[[ STUDY MATERIAL open ]]

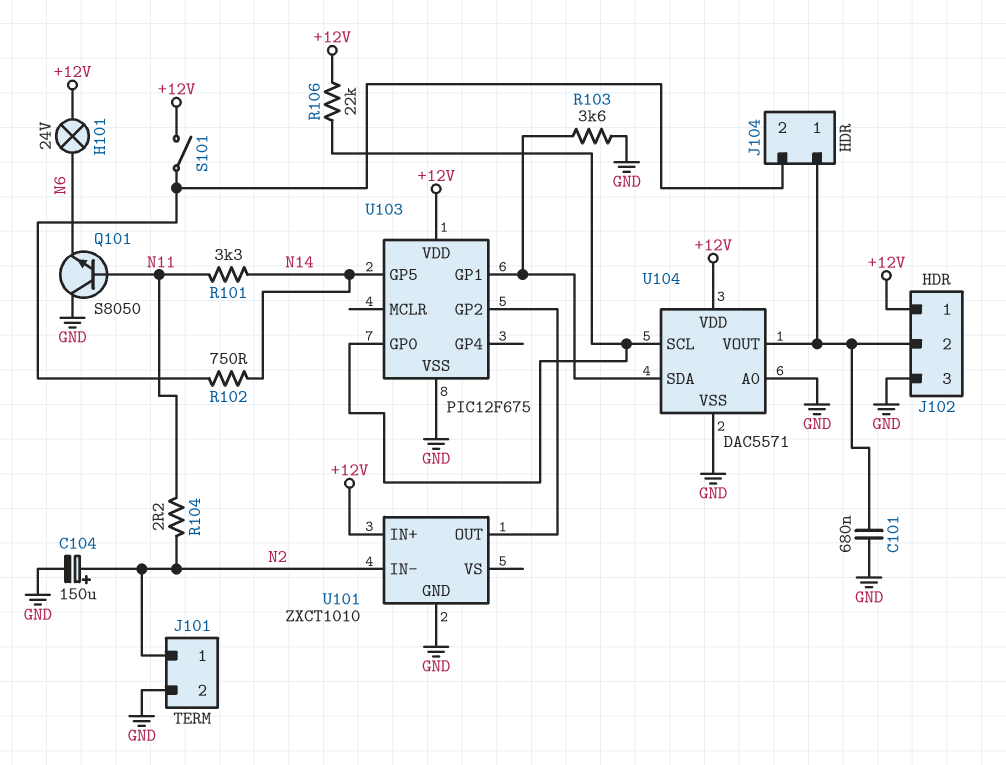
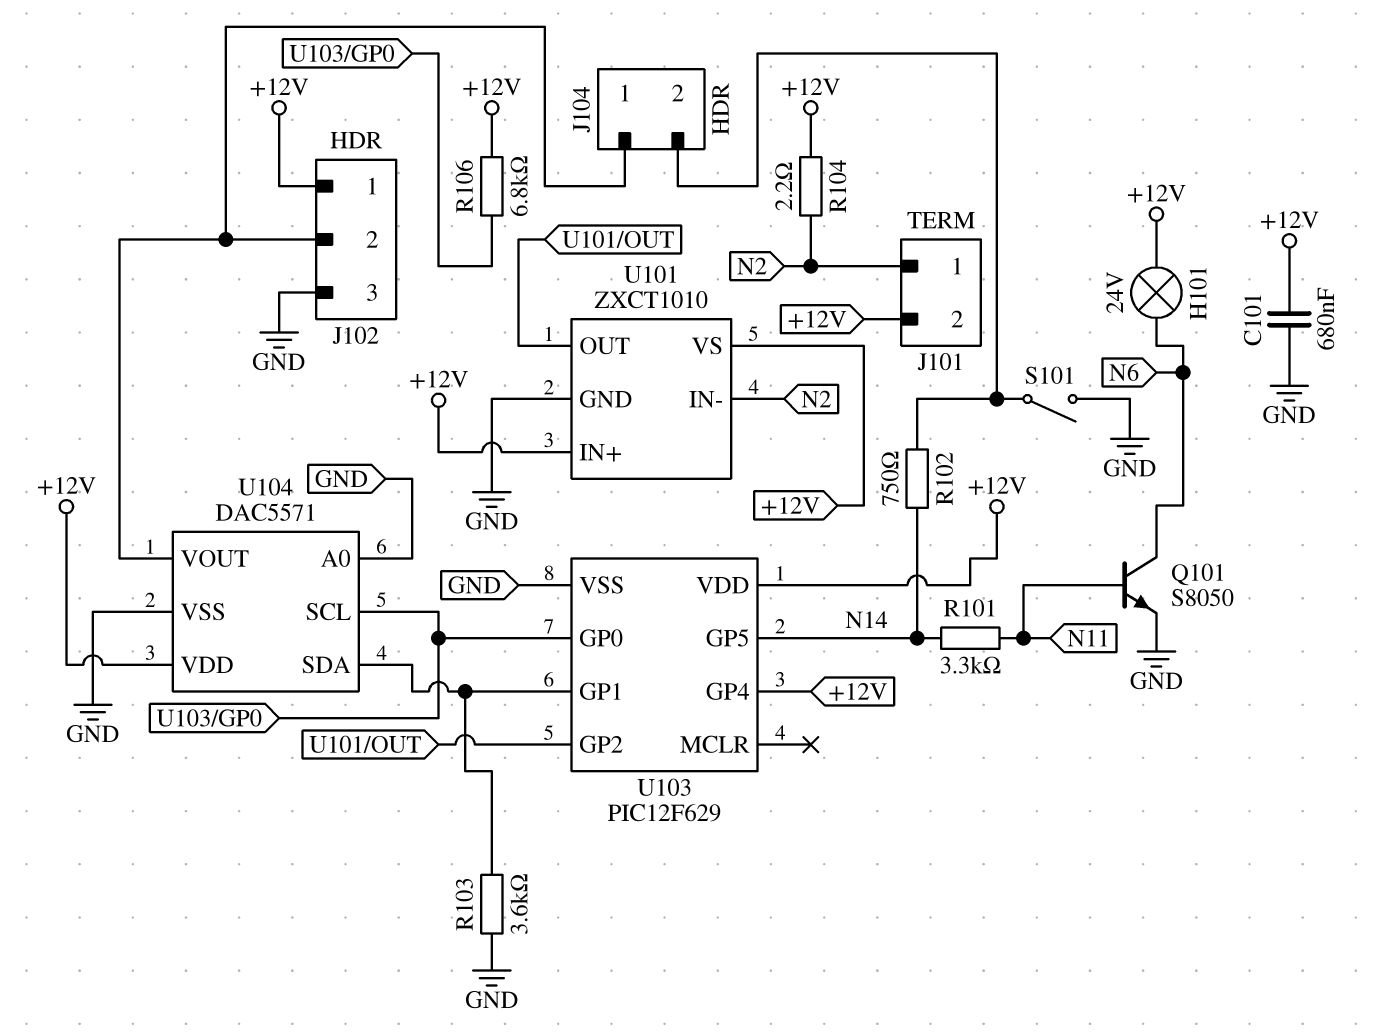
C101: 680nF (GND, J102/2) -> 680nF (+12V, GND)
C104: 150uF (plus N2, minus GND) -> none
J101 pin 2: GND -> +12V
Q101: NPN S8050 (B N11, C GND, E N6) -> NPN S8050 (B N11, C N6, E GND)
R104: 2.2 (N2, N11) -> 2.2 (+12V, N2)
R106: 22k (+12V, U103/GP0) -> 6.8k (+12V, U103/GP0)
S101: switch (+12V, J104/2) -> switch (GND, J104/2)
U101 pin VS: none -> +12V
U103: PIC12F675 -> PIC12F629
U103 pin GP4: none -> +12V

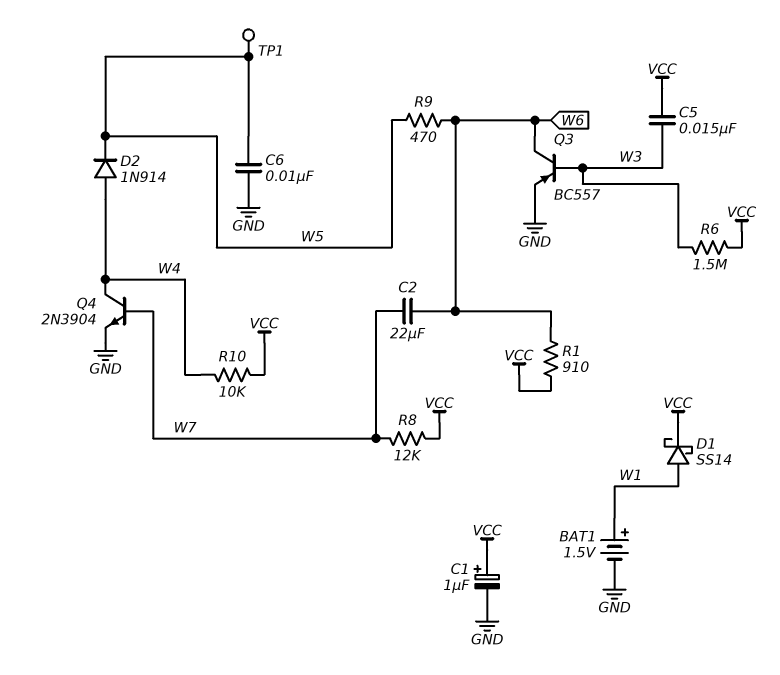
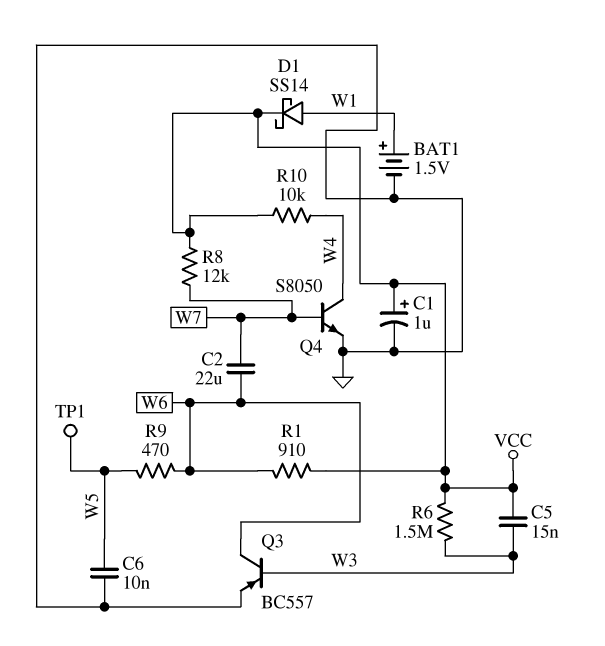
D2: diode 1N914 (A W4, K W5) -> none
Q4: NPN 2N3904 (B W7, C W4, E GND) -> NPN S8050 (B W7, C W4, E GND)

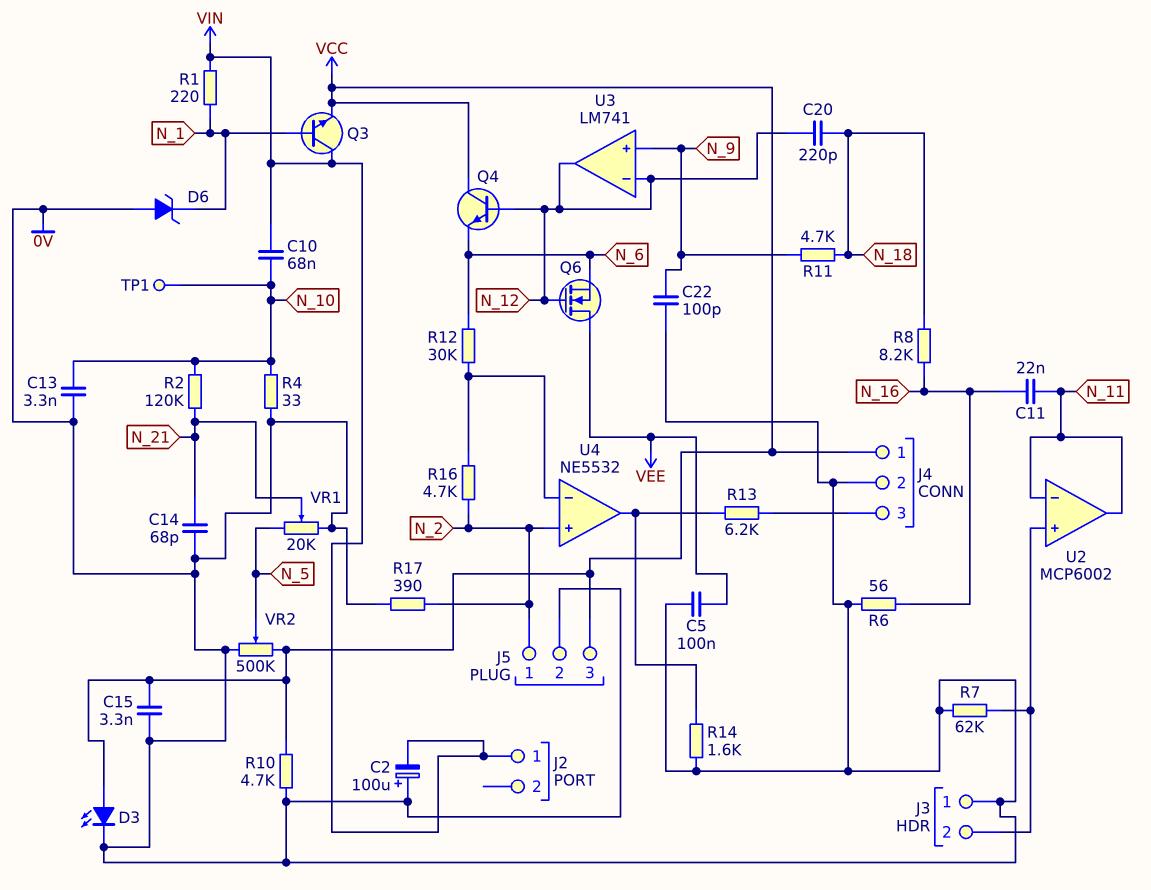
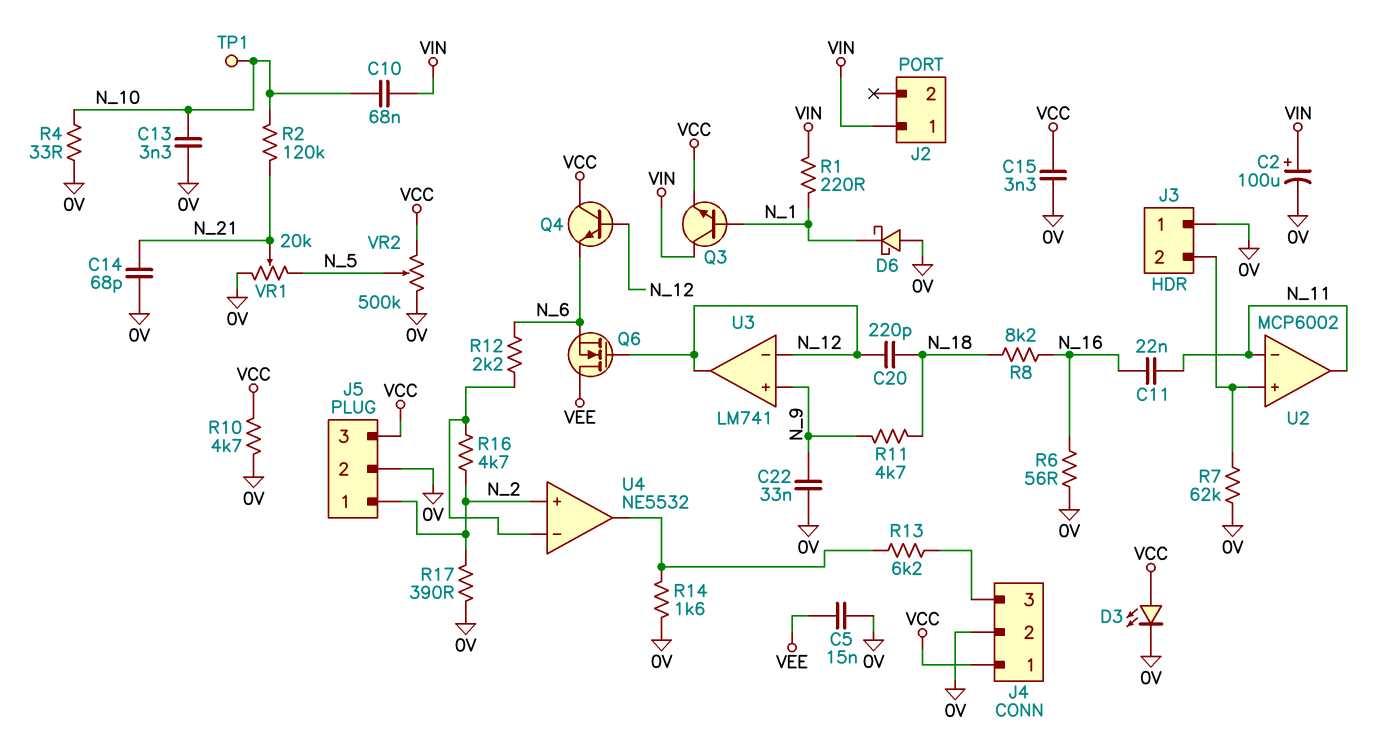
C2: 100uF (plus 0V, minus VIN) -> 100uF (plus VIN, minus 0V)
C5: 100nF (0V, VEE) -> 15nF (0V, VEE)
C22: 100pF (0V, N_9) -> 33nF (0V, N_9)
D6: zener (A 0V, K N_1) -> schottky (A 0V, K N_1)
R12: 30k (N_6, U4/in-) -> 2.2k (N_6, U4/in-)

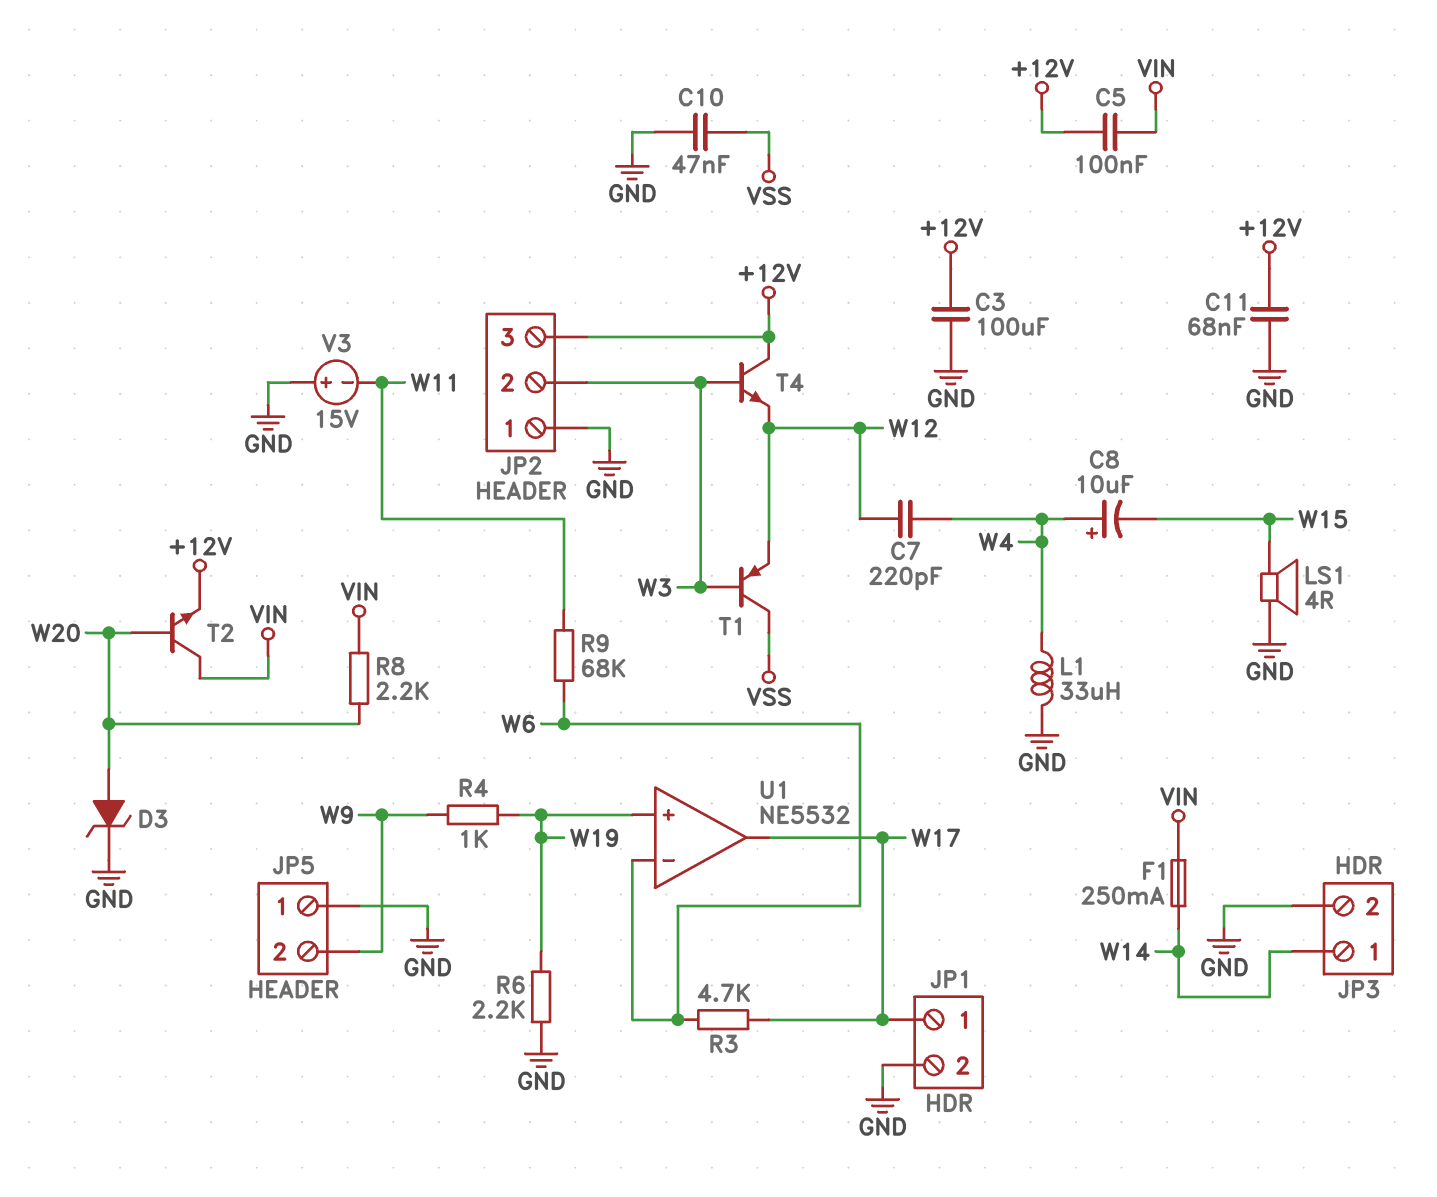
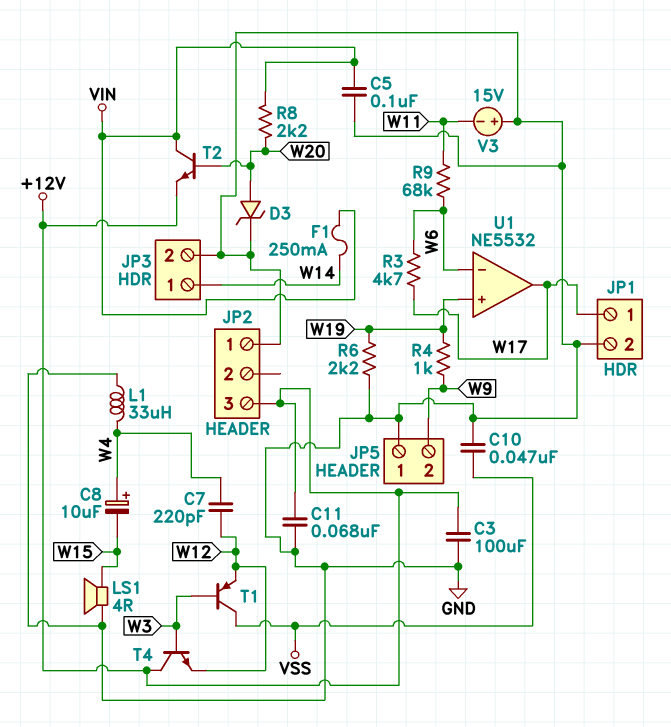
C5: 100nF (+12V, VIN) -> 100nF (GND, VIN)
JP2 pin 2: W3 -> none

[[ STUDY MATERIAL closed ]]

WHAT TO WORK ON: Pictures do not belong in the copy. Reproduce the rest of the data exactly.

RESPONSE AREA:
C101: 680nF (GND, J102/2) -> 680nF (+12V, GND)
C104: 150uF (plus N2, minus GND) -> none
J101 pin 2: GND -> +12V
Q101: NPN S8050 (B N11, C GND, E N6) -> NPN S8050 (B N11, C N6, E GND)
R104: 2.2 (N2, N11) -> 2.2 (+12V, N2)
R106: 22k (+12V, U103/GP0) -> 6.8k (+12V, U103/GP0)
S101: switch (+12V, J104/2) -> switch (GND, J104/2)
U101 pin VS: none -> +12V
U103: PIC12F675 -> PIC12F629
U103 pin GP4: none -> +12V

D2: diode 1N914 (A W4, K W5) -> none
Q4: NPN 2N3904 (B W7, C W4, E GND) -> NPN S8050 (B W7, C W4, E GND)

C2: 100uF (plus 0V, minus VIN) -> 100uF (plus VIN, minus 0V)
C5: 100nF (0V, VEE) -> 15nF (0V, VEE)
C22: 100pF (0V, N_9) -> 33nF (0V, N_9)
D6: zener (A 0V, K N_1) -> schottky (A 0V, K N_1)
R12: 30k (N_6, U4/in-) -> 2.2k (N_6, U4/in-)

C5: 100nF (+12V, VIN) -> 100nF (GND, VIN)
JP2 pin 2: W3 -> none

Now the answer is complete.